*THE RECORDS*:
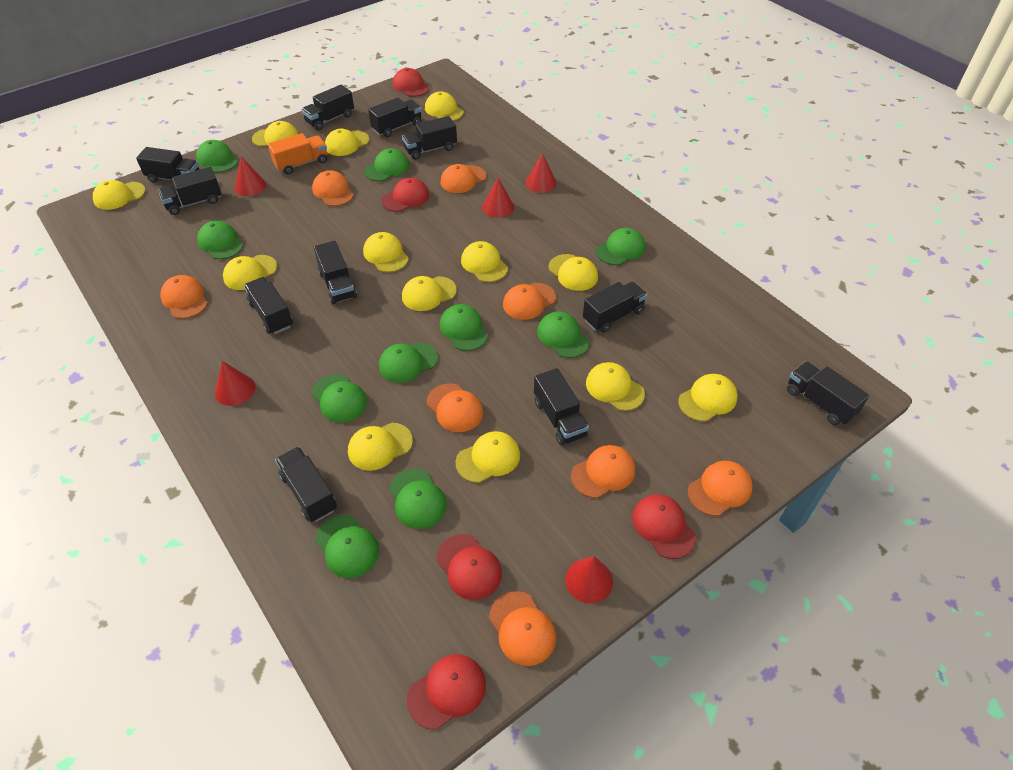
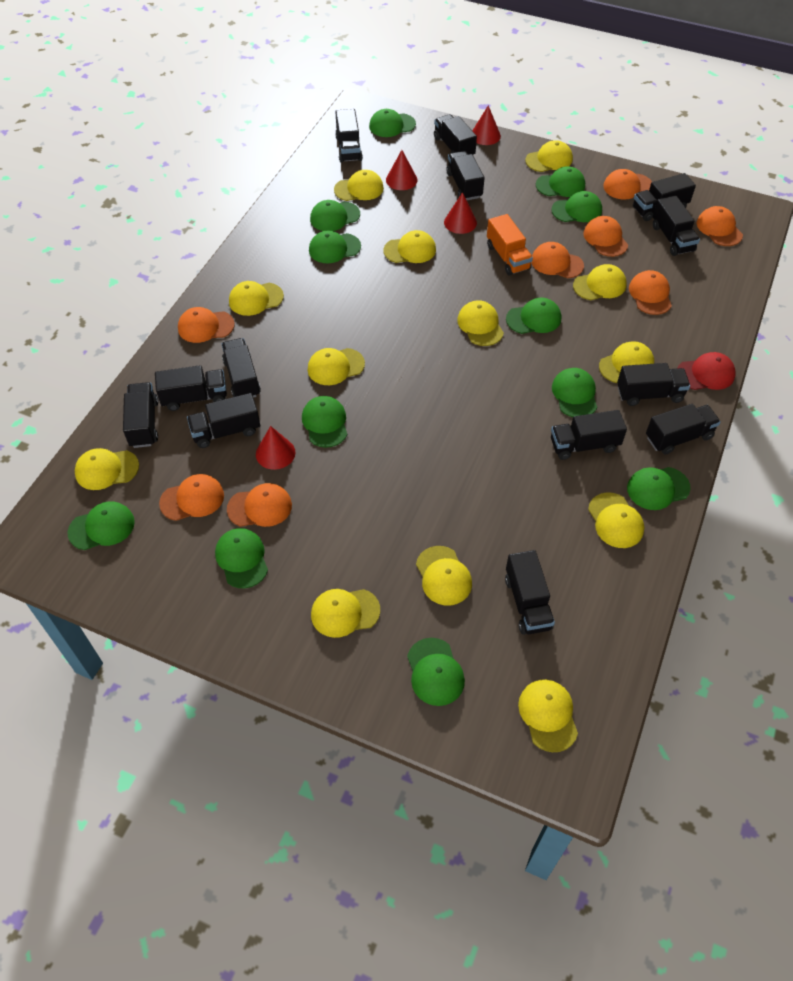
black truck: 11 -> 13
green cap: 10 -> 12
red cap: 5 -> 1
red cone: 5 -> 4

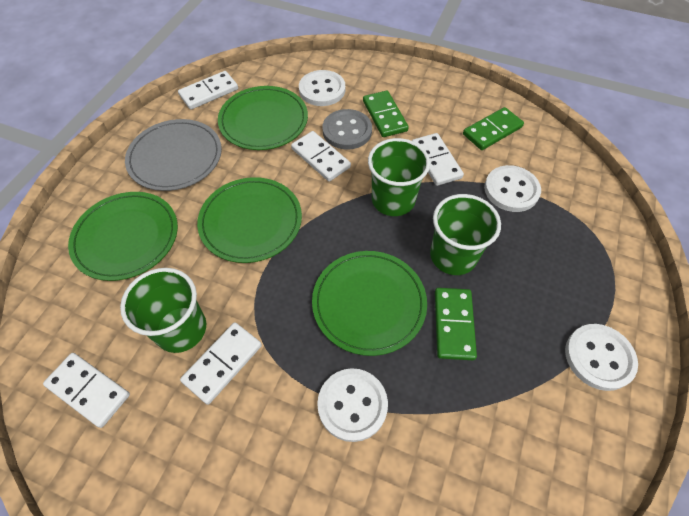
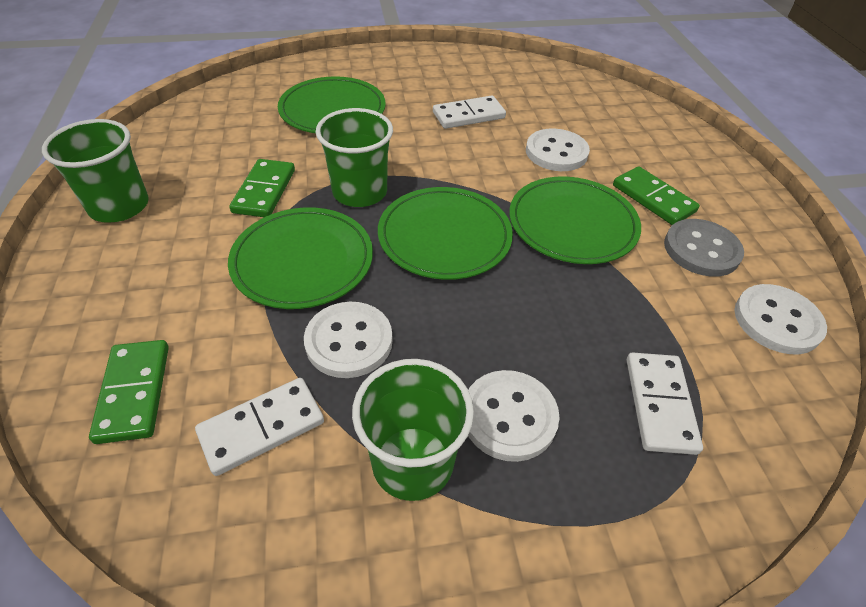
grey plate: 1 -> 0
white domino: 5 -> 3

*YOUR INSTRUCTIONS*:
An exact copy of the records above is needed, free of pictures.

*RESULT OF THE EXERCISE*:
black truck: 11 -> 13
green cap: 10 -> 12
red cap: 5 -> 1
red cone: 5 -> 4

grey plate: 1 -> 0
white domino: 5 -> 3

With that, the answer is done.